▶ **RECORDS PROVIDED**
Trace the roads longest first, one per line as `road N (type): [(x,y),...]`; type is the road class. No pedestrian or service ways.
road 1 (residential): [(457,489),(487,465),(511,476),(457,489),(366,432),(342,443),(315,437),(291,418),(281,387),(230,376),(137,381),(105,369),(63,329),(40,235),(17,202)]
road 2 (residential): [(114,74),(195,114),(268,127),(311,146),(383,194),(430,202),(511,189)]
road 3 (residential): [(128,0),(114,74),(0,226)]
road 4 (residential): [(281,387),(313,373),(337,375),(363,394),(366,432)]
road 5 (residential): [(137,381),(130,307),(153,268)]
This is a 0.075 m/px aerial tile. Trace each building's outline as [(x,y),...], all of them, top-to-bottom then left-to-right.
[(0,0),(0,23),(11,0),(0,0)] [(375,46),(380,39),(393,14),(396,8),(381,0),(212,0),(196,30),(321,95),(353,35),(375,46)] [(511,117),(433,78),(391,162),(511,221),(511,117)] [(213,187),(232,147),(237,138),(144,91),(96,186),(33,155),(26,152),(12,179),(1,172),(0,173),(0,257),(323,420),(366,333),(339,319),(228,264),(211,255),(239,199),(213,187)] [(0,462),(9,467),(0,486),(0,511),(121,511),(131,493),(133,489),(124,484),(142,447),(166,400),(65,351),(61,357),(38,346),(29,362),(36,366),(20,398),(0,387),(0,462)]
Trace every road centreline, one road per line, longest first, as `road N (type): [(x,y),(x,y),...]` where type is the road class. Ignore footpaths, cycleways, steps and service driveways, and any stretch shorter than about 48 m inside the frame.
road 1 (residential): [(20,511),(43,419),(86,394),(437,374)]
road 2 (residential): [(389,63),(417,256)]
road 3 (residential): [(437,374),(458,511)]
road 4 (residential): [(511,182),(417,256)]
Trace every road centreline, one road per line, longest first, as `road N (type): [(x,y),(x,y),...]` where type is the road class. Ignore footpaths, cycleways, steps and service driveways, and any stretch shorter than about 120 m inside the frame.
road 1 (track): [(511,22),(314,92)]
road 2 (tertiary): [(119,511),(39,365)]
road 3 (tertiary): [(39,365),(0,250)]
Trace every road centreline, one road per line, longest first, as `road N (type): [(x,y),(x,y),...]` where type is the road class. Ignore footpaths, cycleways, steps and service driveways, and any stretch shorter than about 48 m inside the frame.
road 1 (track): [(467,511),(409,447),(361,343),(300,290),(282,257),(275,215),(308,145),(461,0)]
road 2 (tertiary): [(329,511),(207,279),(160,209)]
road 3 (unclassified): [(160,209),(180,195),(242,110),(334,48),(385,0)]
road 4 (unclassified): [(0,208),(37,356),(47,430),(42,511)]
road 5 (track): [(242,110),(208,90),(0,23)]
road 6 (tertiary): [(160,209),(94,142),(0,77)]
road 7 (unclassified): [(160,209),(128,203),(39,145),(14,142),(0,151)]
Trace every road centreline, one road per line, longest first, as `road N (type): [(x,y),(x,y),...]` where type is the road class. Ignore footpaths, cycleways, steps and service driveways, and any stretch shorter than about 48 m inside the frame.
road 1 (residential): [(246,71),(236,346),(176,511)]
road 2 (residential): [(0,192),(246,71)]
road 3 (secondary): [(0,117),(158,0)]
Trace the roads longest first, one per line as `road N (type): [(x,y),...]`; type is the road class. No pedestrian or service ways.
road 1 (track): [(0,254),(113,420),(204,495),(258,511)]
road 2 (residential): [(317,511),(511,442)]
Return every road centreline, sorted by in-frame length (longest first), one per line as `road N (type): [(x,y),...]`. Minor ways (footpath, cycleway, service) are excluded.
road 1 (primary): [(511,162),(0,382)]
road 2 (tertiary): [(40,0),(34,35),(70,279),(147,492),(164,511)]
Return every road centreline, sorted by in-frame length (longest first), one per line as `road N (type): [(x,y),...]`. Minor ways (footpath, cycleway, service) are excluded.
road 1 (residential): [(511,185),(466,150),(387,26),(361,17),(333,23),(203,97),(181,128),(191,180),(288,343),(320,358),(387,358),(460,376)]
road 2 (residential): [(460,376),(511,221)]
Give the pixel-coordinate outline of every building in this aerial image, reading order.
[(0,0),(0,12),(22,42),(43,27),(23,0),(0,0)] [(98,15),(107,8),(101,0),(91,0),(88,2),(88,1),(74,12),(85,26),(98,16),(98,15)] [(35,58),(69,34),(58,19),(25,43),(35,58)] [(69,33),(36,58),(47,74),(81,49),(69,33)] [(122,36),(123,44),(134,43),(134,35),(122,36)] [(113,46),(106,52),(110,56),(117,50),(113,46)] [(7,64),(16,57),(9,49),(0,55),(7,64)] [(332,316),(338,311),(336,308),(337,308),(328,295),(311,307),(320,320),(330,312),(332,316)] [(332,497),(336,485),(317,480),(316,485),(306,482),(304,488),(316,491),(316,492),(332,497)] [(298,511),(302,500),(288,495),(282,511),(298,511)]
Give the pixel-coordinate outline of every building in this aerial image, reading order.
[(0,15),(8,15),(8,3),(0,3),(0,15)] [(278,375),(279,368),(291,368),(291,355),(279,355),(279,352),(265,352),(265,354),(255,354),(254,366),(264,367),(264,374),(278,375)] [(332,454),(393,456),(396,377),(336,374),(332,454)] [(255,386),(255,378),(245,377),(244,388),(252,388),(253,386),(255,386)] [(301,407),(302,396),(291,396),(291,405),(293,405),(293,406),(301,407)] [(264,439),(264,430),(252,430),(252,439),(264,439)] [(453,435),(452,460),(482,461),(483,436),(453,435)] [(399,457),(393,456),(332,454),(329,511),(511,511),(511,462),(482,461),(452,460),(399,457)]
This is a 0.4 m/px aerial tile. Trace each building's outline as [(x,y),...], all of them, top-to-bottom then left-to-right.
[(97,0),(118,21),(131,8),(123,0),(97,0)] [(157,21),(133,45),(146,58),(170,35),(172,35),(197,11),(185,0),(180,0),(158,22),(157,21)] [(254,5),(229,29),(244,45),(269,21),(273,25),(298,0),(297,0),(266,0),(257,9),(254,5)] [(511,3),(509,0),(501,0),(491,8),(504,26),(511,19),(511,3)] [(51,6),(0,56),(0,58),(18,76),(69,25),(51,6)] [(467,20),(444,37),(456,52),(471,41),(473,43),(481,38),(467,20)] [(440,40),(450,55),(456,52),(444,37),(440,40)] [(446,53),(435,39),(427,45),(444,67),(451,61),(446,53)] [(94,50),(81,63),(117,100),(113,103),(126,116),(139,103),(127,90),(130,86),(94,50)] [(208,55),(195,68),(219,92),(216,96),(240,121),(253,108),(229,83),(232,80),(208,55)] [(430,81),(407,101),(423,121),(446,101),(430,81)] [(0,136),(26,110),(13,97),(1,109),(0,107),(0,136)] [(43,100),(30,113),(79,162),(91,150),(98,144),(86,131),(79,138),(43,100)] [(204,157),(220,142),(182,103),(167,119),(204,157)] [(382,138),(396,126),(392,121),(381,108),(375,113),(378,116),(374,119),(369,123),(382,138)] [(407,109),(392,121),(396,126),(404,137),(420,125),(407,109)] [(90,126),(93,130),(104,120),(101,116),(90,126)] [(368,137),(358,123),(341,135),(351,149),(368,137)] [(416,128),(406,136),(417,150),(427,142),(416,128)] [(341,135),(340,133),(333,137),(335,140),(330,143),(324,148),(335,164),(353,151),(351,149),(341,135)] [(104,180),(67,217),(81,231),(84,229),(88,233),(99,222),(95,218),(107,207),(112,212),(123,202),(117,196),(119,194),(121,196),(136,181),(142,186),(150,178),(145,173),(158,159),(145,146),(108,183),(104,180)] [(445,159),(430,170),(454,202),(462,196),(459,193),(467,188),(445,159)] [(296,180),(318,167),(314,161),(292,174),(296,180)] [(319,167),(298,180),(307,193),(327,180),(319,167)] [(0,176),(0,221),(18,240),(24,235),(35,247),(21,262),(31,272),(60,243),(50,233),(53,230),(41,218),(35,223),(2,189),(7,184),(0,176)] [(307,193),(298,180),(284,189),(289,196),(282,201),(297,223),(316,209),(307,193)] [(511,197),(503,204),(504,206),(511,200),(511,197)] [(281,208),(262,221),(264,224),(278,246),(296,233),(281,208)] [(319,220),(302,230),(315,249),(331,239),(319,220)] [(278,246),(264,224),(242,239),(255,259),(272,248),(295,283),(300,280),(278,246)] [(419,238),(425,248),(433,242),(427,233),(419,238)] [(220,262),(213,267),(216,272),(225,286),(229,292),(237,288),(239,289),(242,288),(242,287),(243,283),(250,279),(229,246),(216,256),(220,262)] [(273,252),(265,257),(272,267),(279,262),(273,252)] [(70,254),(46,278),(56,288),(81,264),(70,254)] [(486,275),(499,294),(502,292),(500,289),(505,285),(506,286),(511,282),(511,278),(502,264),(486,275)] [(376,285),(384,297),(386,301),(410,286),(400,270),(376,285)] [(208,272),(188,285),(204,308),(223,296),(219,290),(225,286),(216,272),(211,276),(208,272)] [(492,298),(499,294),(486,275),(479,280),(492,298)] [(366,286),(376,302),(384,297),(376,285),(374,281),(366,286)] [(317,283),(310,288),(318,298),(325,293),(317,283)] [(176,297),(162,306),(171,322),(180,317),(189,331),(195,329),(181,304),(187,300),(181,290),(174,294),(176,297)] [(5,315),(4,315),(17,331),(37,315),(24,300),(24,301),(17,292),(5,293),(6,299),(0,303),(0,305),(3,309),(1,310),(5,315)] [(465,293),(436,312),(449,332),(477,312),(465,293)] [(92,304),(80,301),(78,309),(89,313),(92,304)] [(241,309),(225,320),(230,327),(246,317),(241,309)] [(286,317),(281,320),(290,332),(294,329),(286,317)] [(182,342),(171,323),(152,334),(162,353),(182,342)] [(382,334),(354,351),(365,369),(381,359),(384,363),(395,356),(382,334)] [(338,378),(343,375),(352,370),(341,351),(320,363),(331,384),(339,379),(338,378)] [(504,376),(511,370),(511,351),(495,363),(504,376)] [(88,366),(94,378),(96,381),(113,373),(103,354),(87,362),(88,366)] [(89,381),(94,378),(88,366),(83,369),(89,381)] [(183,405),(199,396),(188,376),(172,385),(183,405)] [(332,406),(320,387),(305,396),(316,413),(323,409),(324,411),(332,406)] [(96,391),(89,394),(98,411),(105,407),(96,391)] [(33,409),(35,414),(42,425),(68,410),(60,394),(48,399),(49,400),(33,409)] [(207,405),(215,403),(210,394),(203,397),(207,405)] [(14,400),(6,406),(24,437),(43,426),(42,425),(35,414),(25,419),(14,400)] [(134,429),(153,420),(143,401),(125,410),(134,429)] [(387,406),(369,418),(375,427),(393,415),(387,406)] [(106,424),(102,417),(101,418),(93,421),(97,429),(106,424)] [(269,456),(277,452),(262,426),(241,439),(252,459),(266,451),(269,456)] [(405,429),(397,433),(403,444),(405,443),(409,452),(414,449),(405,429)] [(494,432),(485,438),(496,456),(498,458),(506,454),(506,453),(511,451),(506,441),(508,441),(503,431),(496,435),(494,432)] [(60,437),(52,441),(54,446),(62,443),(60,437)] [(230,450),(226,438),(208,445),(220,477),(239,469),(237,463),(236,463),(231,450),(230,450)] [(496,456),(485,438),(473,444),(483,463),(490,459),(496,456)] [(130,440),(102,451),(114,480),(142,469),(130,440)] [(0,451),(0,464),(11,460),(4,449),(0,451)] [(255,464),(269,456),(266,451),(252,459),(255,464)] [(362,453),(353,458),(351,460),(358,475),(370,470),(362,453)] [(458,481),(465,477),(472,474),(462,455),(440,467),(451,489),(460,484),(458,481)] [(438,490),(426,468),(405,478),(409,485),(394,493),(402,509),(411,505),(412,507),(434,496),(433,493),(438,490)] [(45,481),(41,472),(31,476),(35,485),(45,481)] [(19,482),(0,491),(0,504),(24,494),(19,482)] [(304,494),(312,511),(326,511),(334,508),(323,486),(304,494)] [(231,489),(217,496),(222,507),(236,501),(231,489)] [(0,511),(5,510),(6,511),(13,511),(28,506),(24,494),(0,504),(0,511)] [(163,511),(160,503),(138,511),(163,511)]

▶ **OBJECTIVE**
Pull out each line of the records above in which the word "then" appears.

▶ **TASK OUTPUT**
This is a 0.075 m/px aerial tile. Trace each building's outline as [(x,y),...], all of them, top-to-bottom then left-to-right.
This is a 0.4 m/px aerial tile. Trace each building's outline as [(x,y),...], all of them, top-to-bottom then left-to-right.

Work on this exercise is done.